Edit difference data
*** Block opens ***

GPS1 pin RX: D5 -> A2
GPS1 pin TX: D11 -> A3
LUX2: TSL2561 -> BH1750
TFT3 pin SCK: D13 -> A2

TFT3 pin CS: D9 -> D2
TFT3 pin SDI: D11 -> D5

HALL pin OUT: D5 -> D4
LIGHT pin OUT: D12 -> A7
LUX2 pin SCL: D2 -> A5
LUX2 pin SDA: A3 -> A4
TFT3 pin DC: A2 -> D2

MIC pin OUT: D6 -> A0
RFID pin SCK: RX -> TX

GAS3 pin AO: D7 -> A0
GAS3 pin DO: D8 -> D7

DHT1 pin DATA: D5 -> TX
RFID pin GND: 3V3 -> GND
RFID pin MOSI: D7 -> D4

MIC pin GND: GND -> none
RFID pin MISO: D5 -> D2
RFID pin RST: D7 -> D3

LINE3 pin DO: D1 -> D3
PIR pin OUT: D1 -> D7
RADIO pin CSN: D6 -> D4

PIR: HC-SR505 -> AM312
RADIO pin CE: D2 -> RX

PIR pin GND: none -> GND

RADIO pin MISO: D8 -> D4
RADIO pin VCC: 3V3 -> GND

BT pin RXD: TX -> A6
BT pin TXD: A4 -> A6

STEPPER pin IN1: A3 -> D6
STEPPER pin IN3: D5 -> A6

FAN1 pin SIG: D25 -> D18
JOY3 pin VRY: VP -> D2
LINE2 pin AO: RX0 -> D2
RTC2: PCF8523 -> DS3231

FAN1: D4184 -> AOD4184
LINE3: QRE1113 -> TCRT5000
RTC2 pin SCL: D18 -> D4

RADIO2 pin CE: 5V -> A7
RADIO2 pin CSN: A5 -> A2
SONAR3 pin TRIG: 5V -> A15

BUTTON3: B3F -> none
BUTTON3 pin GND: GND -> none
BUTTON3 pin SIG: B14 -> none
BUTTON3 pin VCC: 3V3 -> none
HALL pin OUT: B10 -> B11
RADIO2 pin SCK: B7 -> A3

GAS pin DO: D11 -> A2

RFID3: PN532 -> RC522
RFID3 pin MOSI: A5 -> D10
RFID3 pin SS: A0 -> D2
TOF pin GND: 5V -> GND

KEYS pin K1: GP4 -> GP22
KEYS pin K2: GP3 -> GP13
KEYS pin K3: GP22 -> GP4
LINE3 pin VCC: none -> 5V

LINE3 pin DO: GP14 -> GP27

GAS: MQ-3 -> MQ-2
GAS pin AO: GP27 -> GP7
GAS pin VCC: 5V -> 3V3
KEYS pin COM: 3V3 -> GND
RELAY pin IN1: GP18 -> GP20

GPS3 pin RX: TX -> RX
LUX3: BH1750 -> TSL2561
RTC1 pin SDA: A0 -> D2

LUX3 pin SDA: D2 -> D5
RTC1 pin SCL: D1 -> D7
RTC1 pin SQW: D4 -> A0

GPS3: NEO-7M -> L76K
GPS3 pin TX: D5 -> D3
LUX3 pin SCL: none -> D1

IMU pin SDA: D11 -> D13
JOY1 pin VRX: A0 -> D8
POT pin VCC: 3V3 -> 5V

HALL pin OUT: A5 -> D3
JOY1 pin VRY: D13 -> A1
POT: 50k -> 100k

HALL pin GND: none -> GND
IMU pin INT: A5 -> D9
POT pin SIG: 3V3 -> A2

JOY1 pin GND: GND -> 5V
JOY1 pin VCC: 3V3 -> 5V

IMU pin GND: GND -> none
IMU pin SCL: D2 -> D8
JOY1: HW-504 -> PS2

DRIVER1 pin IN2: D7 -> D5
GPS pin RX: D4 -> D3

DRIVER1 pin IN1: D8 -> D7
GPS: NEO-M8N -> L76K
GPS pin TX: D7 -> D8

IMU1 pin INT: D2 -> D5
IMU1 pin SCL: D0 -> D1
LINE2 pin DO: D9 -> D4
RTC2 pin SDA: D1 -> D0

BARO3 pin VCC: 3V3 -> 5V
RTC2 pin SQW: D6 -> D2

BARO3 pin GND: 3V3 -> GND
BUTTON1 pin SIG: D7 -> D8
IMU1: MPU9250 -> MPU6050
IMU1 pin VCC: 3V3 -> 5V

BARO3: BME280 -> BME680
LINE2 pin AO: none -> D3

*** Block closes ***

● Task prompt
Above are some records. Copy each of their lines that holds the string "MOSI".

● Expected answer
RFID pin MOSI: D7 -> D4
RFID3 pin MOSI: A5 -> D10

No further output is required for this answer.